Your task:
Return every record below exactly; leave out the images.
*** Records supplied Section Begins ***
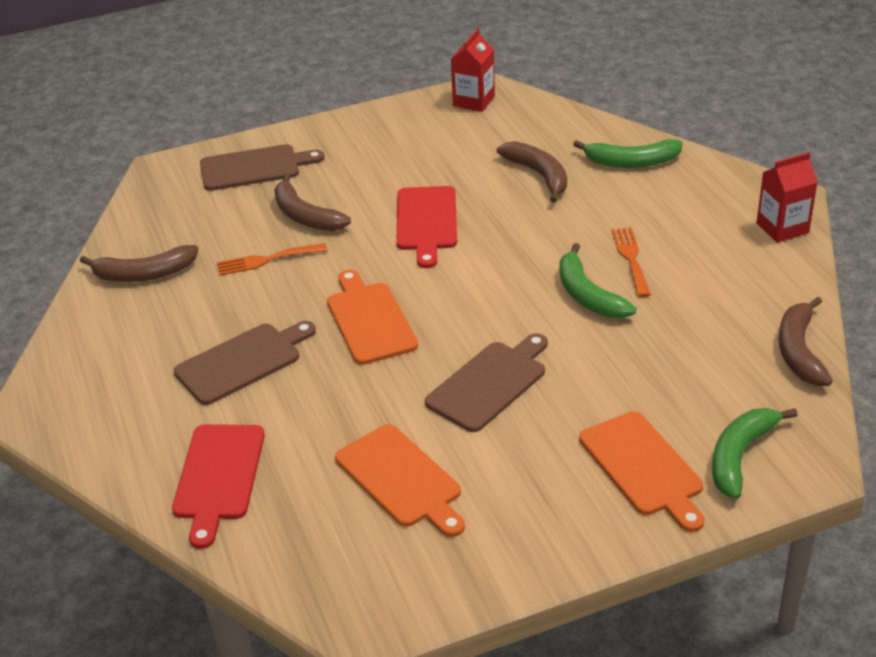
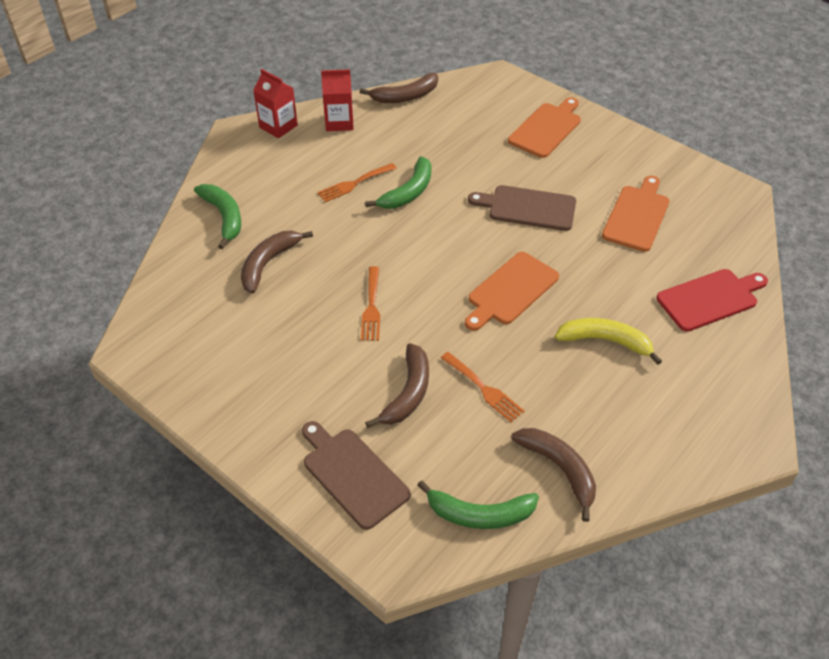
camera: 120 degrees left, 10 degrees up
brown cutting board [174,321,316,405] -> yellow banana [555,318,662,365]
red cutting board [396,186,457,268] -> orange fork [361,266,380,341]
red carton [451,28,495,112] -> red carton moved to [321,69,354,131]
green banana [712,408,798,499] -> green banana moved to [417,480,539,529]

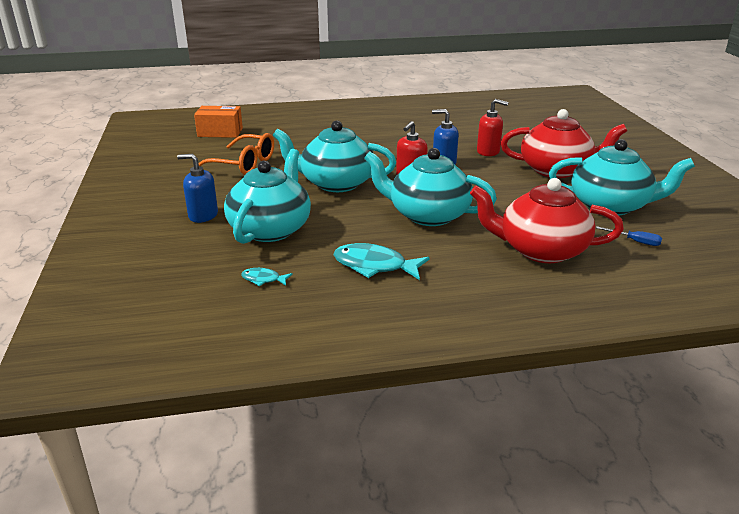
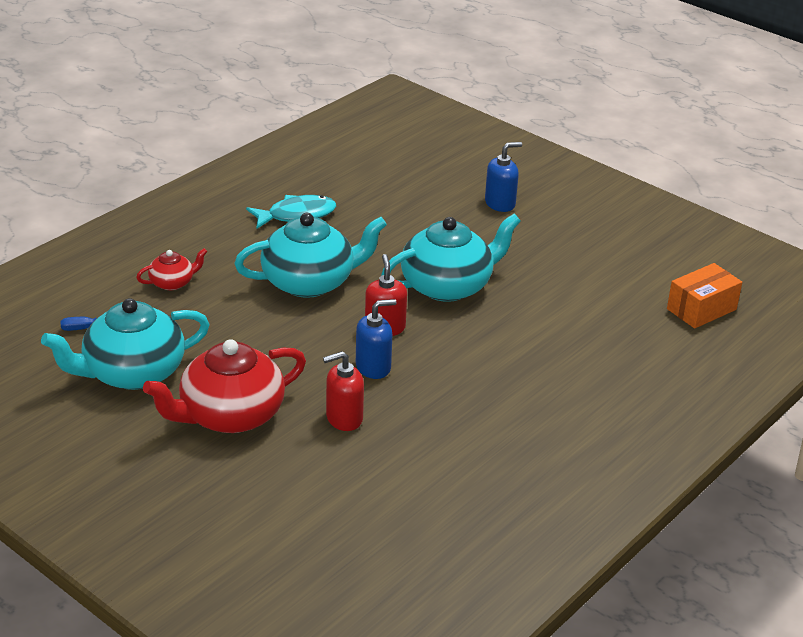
camera: 140 degrees right, 5 degrees up
orange glasses [198,133,274,175] -> none
turquoise teapot [224,149,311,244] -> none
turquoise fish [241,268,293,286] -> none
red teapot [470,178,624,263] -> red teapot [136,248,207,290], size x0.48

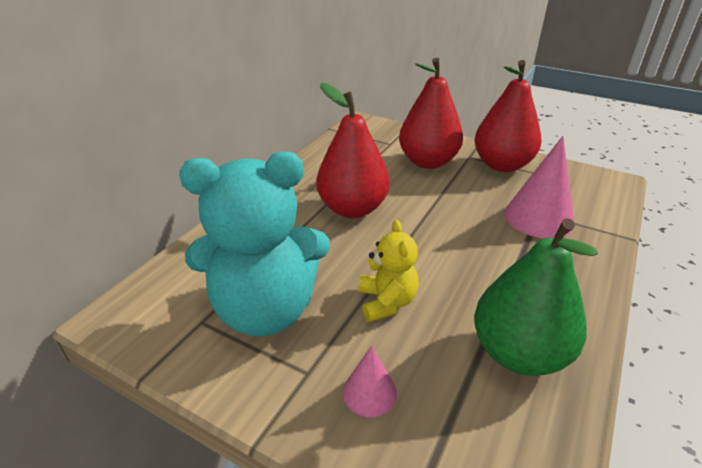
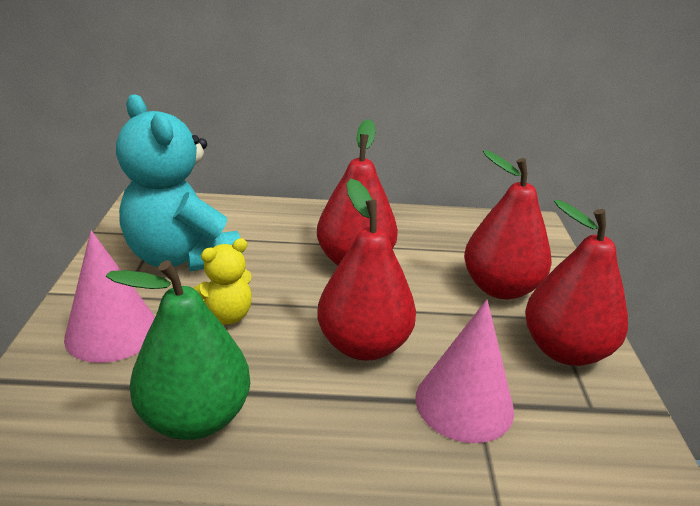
camera: 60 degrees right, 5 degrees down
pink cone [343,345,397,417] -> pink cone [64,230,155,363], size x1.85
none -> red pear [317,179,416,361]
*** Records supplied Section Ends ***
Response for this exercise:
camera: 120 degrees left, 10 degrees up
brown cutting board [174,321,316,405] -> yellow banana [555,318,662,365]
red cutting board [396,186,457,268] -> orange fork [361,266,380,341]
red carton [451,28,495,112] -> red carton moved to [321,69,354,131]
green banana [712,408,798,499] -> green banana moved to [417,480,539,529]

camera: 140 degrees right, 5 degrees up
orange glasses [198,133,274,175] -> none
turquoise teapot [224,149,311,244] -> none
turquoise fish [241,268,293,286] -> none
red teapot [470,178,624,263] -> red teapot [136,248,207,290], size x0.48

camera: 60 degrees right, 5 degrees down
pink cone [343,345,397,417] -> pink cone [64,230,155,363], size x1.85
none -> red pear [317,179,416,361]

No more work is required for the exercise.